EXERCISE INSTRUCTIONS >>
With the pictures left out, restate every entry word for word.

SUPPLIED MATERIAL >>
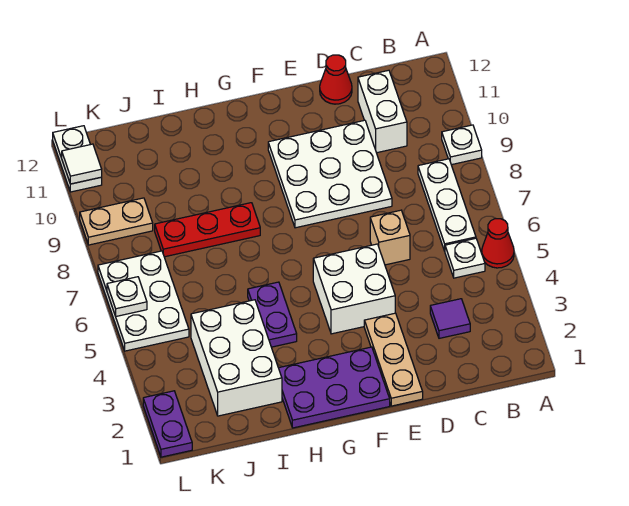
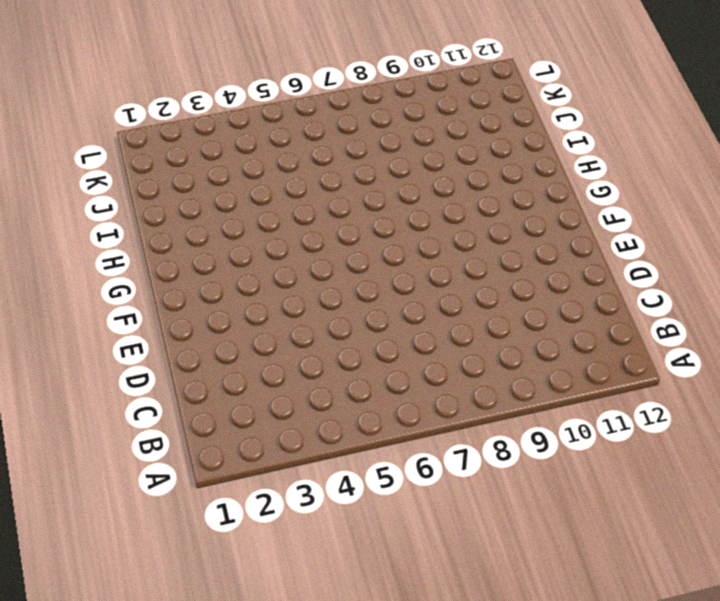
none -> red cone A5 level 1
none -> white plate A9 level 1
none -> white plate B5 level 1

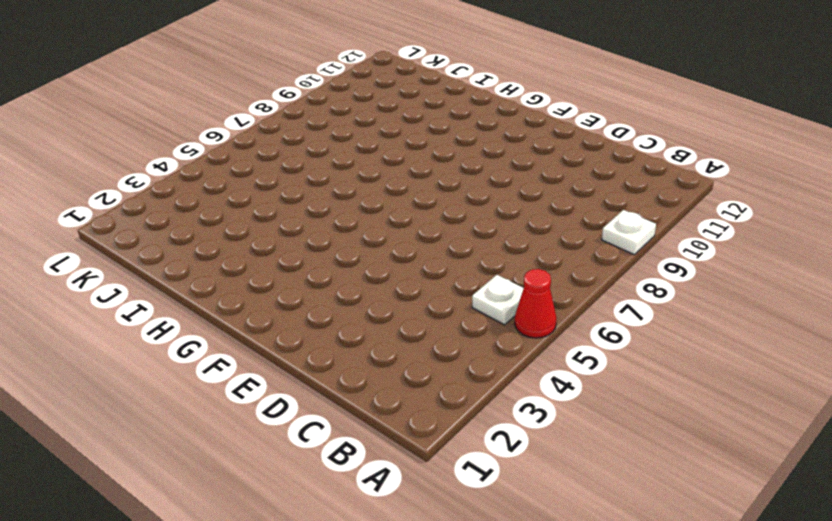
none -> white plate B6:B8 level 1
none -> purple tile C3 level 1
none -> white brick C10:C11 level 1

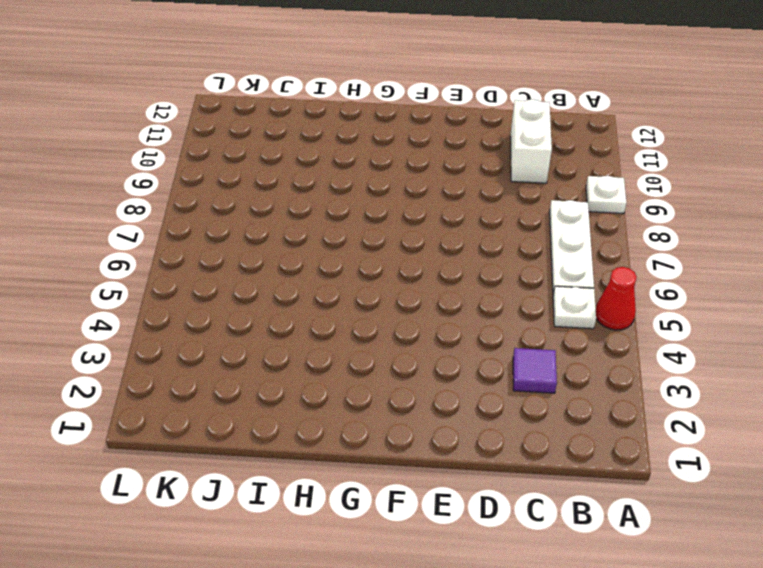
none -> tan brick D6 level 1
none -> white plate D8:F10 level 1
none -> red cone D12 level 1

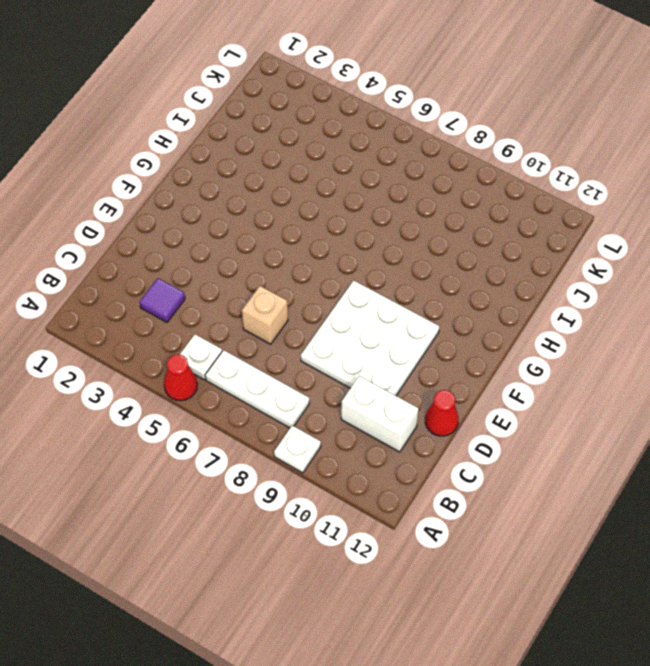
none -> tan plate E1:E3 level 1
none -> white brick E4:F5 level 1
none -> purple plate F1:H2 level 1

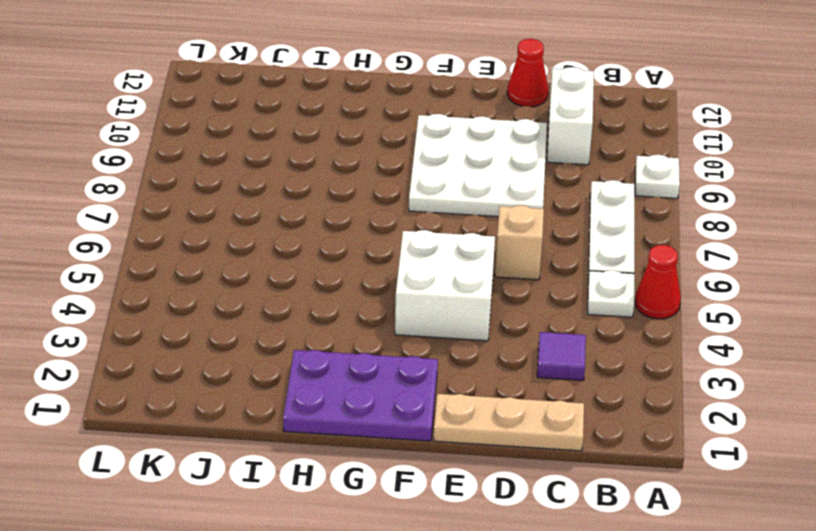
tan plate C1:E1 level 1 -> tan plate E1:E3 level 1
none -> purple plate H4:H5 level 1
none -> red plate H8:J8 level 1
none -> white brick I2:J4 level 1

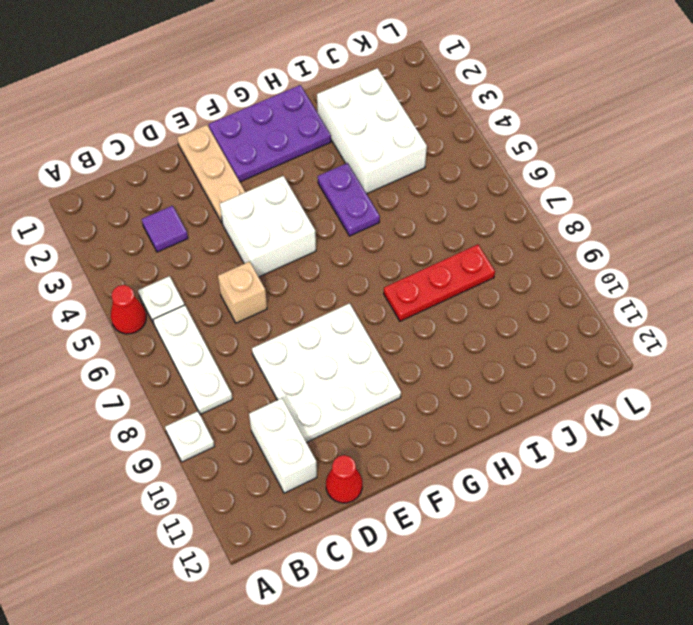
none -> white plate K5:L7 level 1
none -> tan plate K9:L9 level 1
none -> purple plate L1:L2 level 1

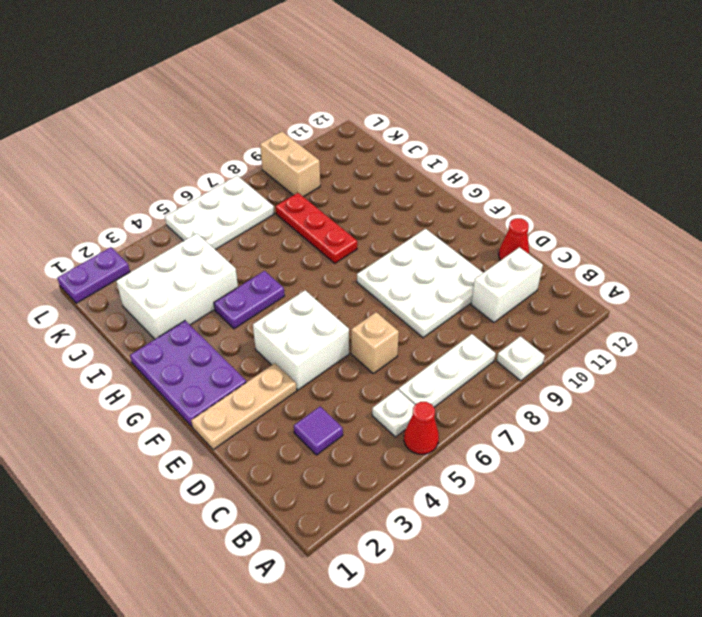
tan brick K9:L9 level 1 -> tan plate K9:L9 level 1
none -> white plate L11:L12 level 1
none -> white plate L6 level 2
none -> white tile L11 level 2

WRITTEN REPLY >>
none -> red cone A5 level 1
none -> white plate A9 level 1
none -> white plate B5 level 1

none -> white plate B6:B8 level 1
none -> purple tile C3 level 1
none -> white brick C10:C11 level 1

none -> tan brick D6 level 1
none -> white plate D8:F10 level 1
none -> red cone D12 level 1

none -> tan plate E1:E3 level 1
none -> white brick E4:F5 level 1
none -> purple plate F1:H2 level 1

tan plate C1:E1 level 1 -> tan plate E1:E3 level 1
none -> purple plate H4:H5 level 1
none -> red plate H8:J8 level 1
none -> white brick I2:J4 level 1

none -> white plate K5:L7 level 1
none -> tan plate K9:L9 level 1
none -> purple plate L1:L2 level 1

tan brick K9:L9 level 1 -> tan plate K9:L9 level 1
none -> white plate L11:L12 level 1
none -> white plate L6 level 2
none -> white tile L11 level 2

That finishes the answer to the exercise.